# Activity
Copy every entry below exactly, and keep out the pictures.

# Task input
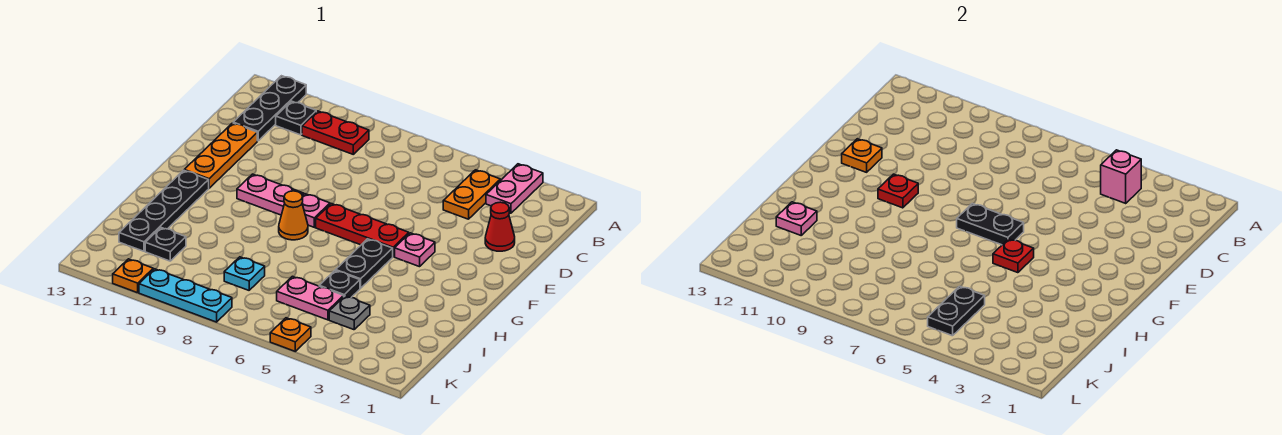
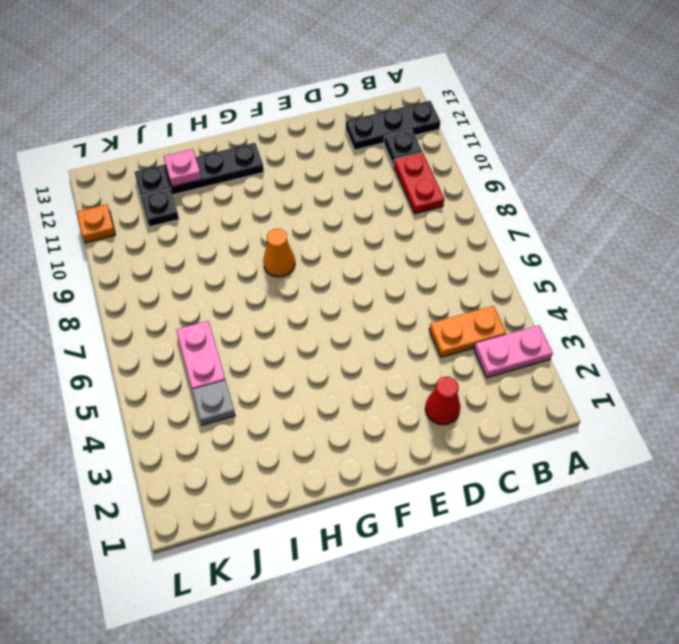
none -> orange plate D12:F12 level 1
none -> pink plate F4 level 1
none -> red plate F5:F7 level 1

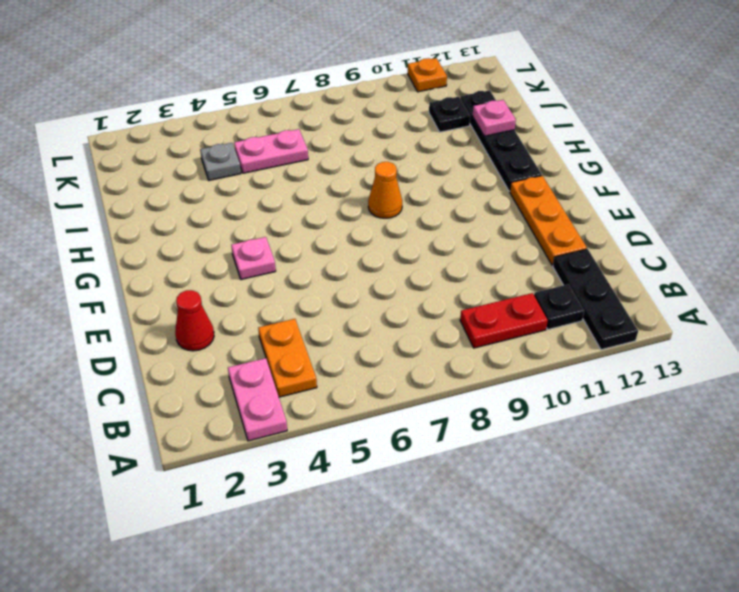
none -> red plate F5:F7 level 1
none -> pink plate F8 level 1
none -> pink plate F9:F10 level 1

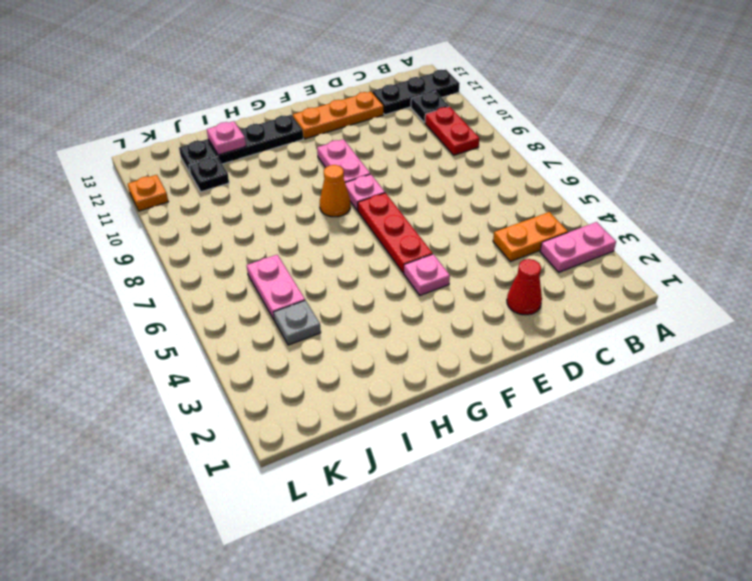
none -> black plate G5:H5 level 1
none -> black plate I5 level 1
none -> cyan plate J8 level 1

# Response
none -> orange plate D12:F12 level 1
none -> pink plate F4 level 1
none -> red plate F5:F7 level 1

none -> red plate F5:F7 level 1
none -> pink plate F8 level 1
none -> pink plate F9:F10 level 1

none -> black plate G5:H5 level 1
none -> black plate I5 level 1
none -> cyan plate J8 level 1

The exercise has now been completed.